• _HOW TO COMPLETE THIS TASK_
The material below contains a line with "pos2: [524, 200, 603, 242]" and a line with "pos2: [252, 291, 340, 339]". Copy exactly those two lines and all lines between them.

• _THE RECORDS_
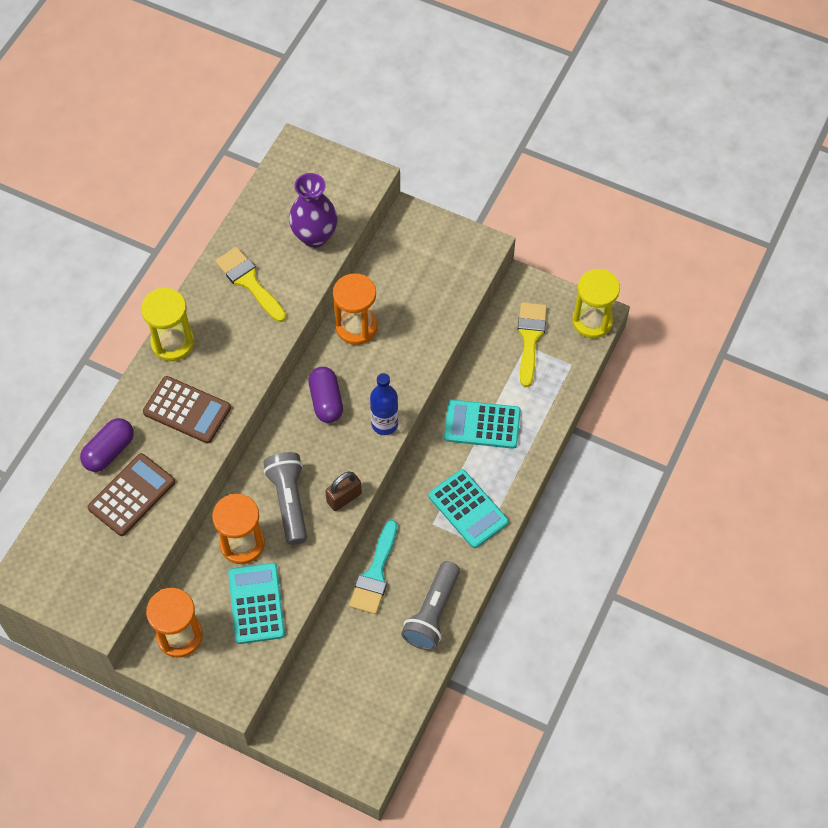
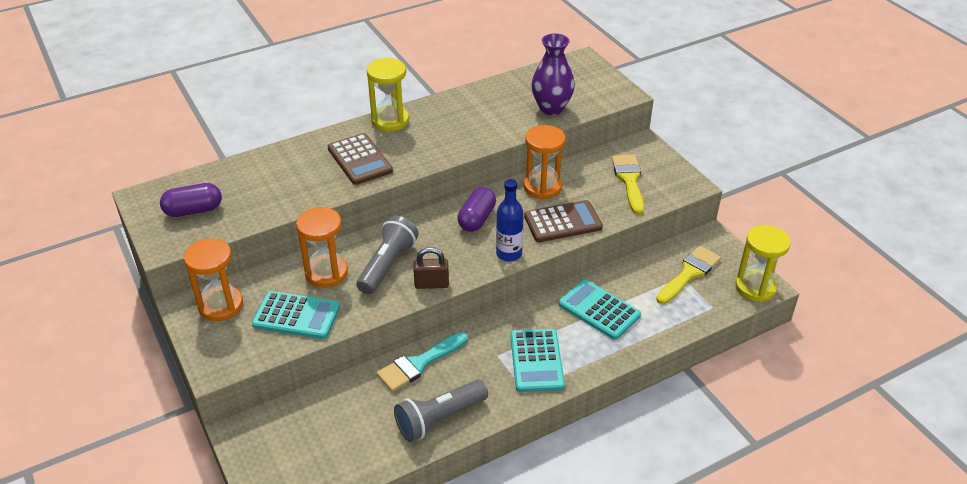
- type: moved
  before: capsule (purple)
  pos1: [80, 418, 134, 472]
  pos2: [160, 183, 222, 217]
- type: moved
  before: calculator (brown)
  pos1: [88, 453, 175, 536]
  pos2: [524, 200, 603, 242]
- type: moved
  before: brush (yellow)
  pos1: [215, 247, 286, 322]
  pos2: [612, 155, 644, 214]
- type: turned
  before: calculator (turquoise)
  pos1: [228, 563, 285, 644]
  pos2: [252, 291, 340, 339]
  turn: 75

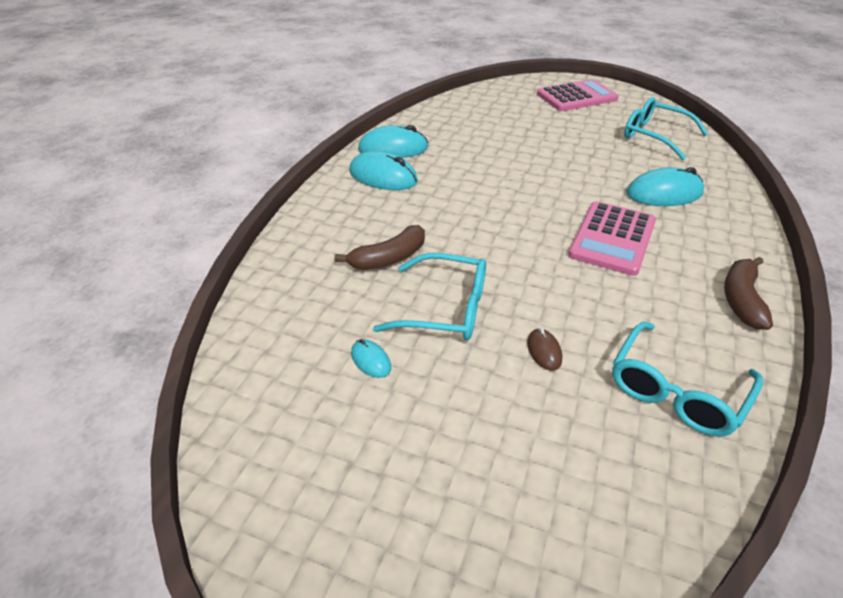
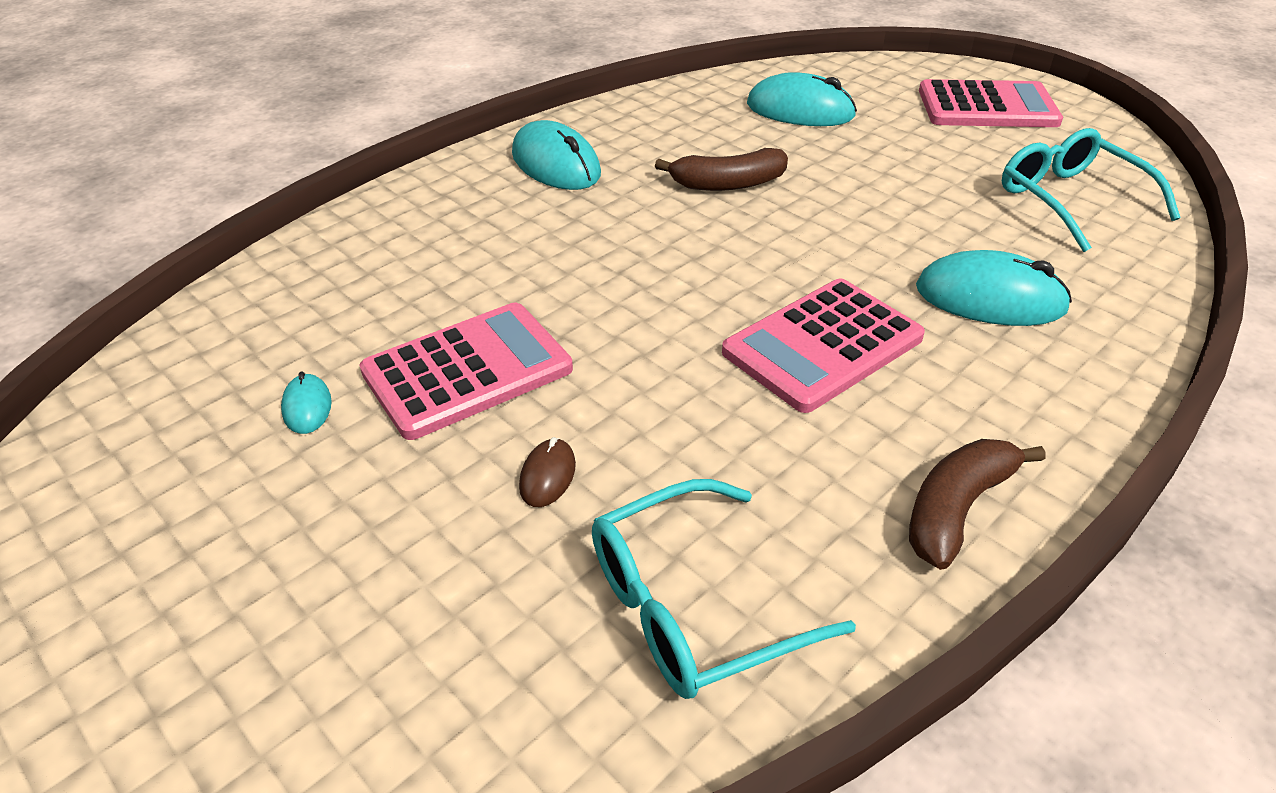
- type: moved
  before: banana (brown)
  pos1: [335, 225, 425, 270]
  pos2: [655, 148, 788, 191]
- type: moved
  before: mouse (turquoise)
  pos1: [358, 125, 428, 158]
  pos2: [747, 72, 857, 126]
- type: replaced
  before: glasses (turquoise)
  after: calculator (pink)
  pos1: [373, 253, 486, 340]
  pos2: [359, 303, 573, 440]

--

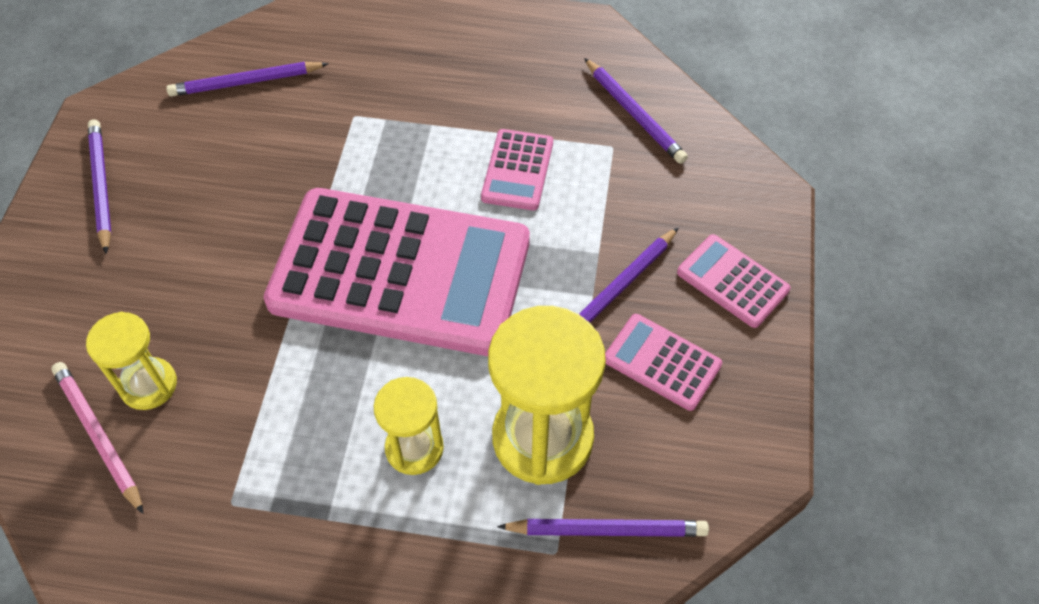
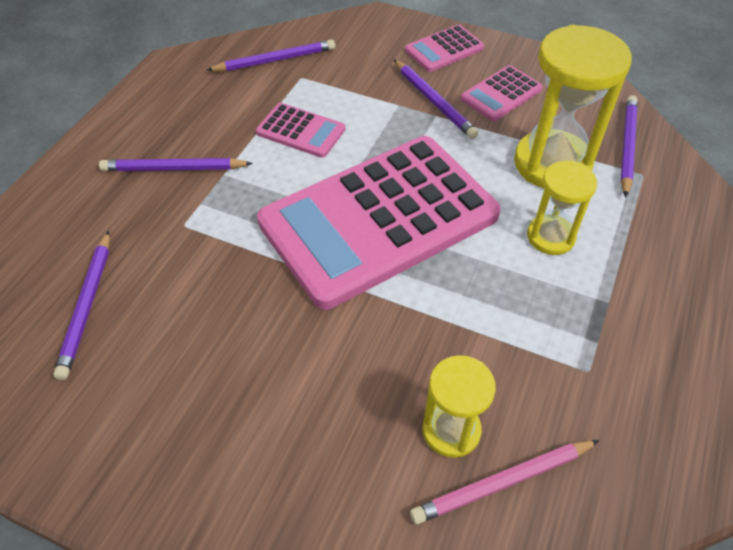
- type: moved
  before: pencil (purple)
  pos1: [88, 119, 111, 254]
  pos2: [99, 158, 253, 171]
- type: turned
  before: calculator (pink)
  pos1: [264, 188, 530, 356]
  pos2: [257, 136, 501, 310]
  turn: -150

• _WRITTEN ANSWER_
  pos2: [524, 200, 603, 242]
- type: moved
  before: brush (yellow)
  pos1: [215, 247, 286, 322]
  pos2: [612, 155, 644, 214]
- type: turned
  before: calculator (turquoise)
  pos1: [228, 563, 285, 644]
  pos2: [252, 291, 340, 339]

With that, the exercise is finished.